When you transcribe the entries below, begin at their first line and stop after the line containing "nothing => SnowWhitePottedPlant"; pictures stay out.

*Saved entries*:
===

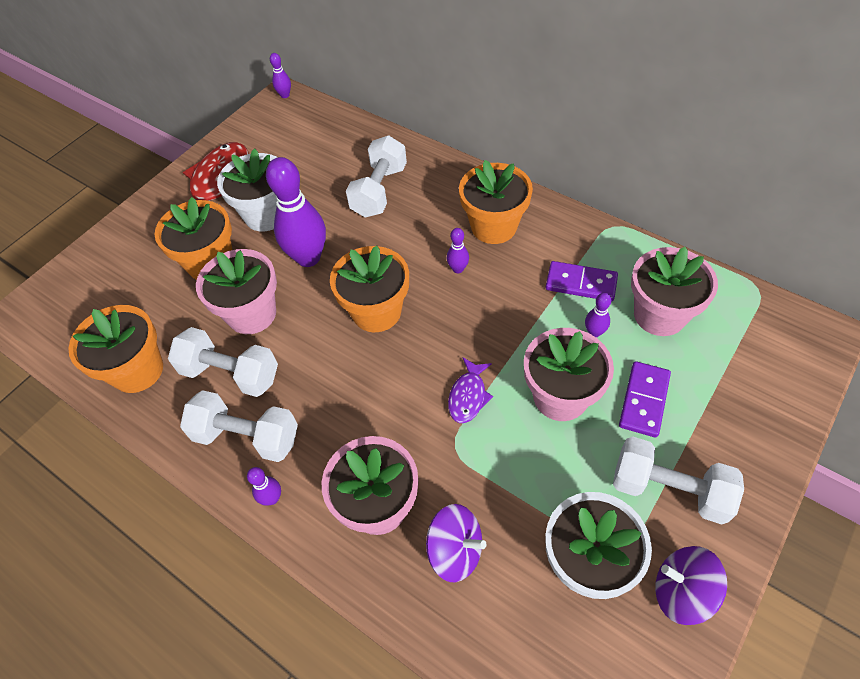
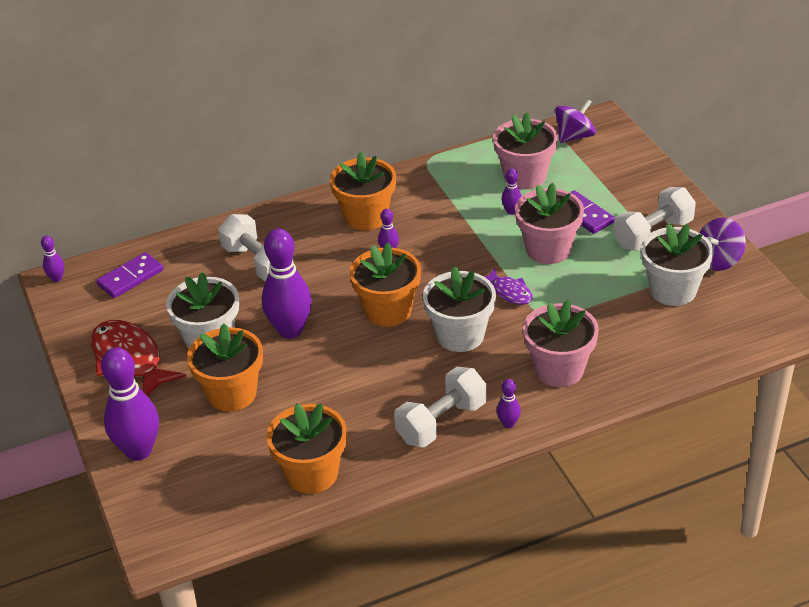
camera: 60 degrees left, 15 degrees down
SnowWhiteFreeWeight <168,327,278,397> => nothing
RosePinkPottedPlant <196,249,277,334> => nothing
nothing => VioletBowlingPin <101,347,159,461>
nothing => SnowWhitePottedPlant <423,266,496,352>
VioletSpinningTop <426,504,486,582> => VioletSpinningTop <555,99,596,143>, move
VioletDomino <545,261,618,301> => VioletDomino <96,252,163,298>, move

===

*Response to the task*:
camera: 60 degrees left, 15 degrees down
SnowWhiteFreeWeight <168,327,278,397> => nothing
RosePinkPottedPlant <196,249,277,334> => nothing
nothing => VioletBowlingPin <101,347,159,461>
nothing => SnowWhitePottedPlant <423,266,496,352>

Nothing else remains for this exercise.